-- Task goal --
Print all the data that follows exactly, images excluded.

╔══

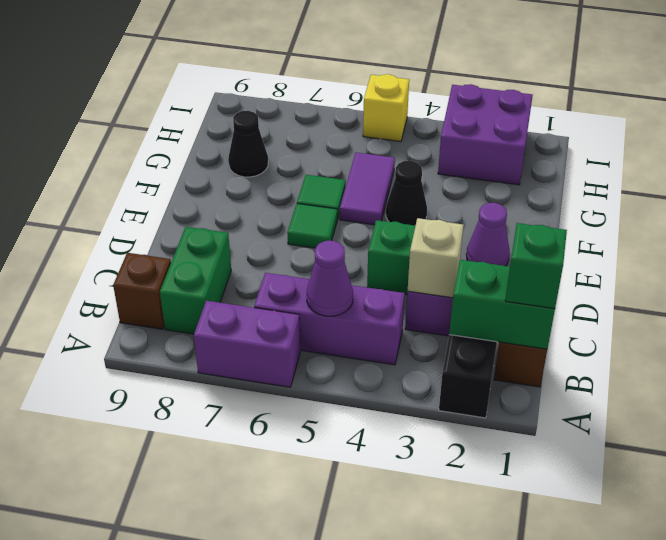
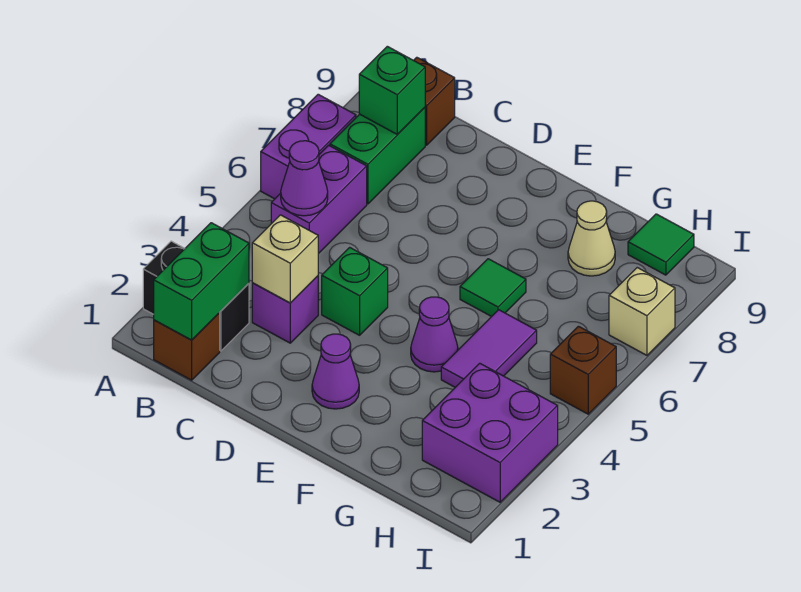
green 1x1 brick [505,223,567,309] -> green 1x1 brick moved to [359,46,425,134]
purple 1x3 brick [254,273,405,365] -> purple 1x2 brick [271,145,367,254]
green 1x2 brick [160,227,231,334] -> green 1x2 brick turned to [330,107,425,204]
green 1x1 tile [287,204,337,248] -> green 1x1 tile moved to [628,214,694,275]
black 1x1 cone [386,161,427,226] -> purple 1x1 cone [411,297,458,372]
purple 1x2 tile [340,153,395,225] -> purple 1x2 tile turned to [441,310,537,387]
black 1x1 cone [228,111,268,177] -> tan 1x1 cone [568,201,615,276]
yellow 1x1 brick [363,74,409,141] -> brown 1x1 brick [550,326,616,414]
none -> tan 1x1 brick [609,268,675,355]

╚══

-- Your solution --
green 1x1 brick [505,223,567,309] -> green 1x1 brick moved to [359,46,425,134]
purple 1x3 brick [254,273,405,365] -> purple 1x2 brick [271,145,367,254]
green 1x2 brick [160,227,231,334] -> green 1x2 brick turned to [330,107,425,204]
green 1x1 tile [287,204,337,248] -> green 1x1 tile moved to [628,214,694,275]
black 1x1 cone [386,161,427,226] -> purple 1x1 cone [411,297,458,372]
purple 1x2 tile [340,153,395,225] -> purple 1x2 tile turned to [441,310,537,387]
black 1x1 cone [228,111,268,177] -> tan 1x1 cone [568,201,615,276]
yellow 1x1 brick [363,74,409,141] -> brown 1x1 brick [550,326,616,414]
none -> tan 1x1 brick [609,268,675,355]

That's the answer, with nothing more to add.